> [Problem requirements]:
Find the lines below in which the string "none" occurs. Copy each one.

================================

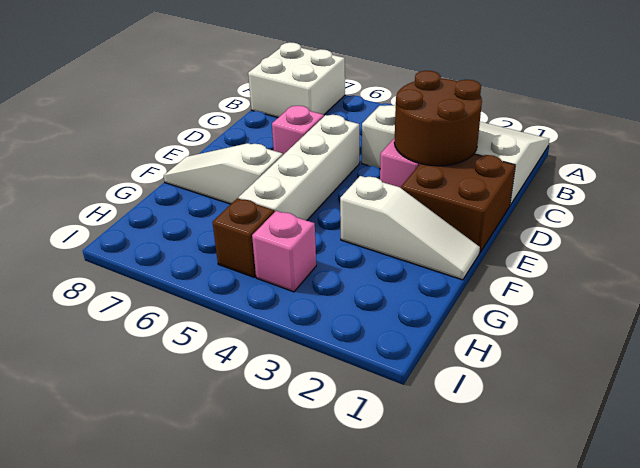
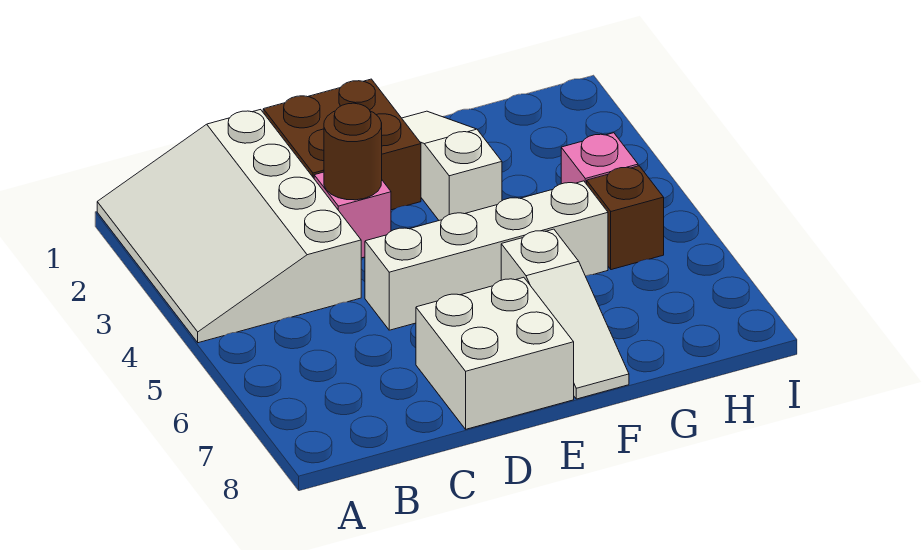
white brick A7:B8 level 1 -> white brick D7:E8 level 1
brown round brick C2:D3 level 2 -> brown round brick D3 level 2
pink brick D6 level 1 -> none

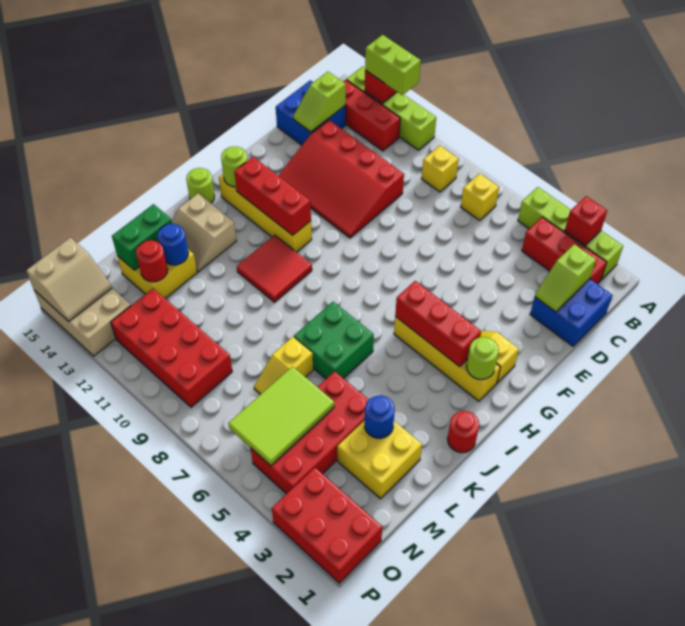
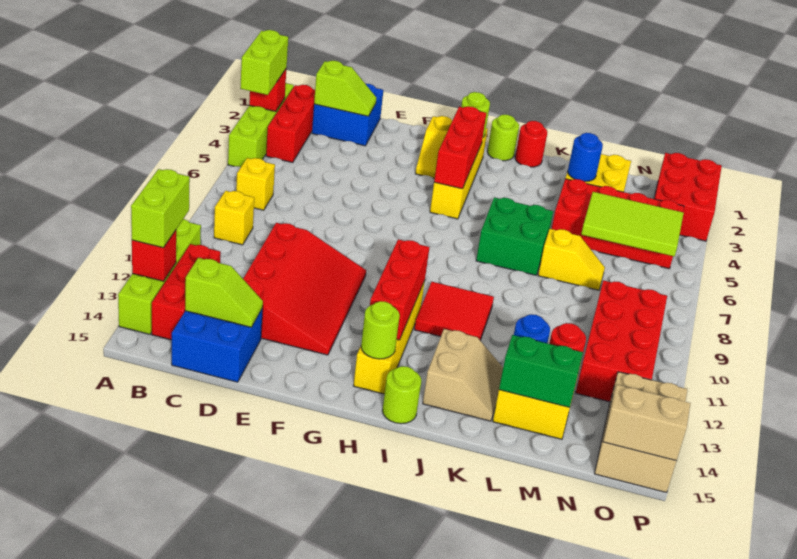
none -> lime brick A3:A4 level 3
none -> lime round brick I1 level 1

================================

> [Answer box]:
pink brick D6 level 1 -> none
none -> lime brick A3:A4 level 3
none -> lime round brick I1 level 1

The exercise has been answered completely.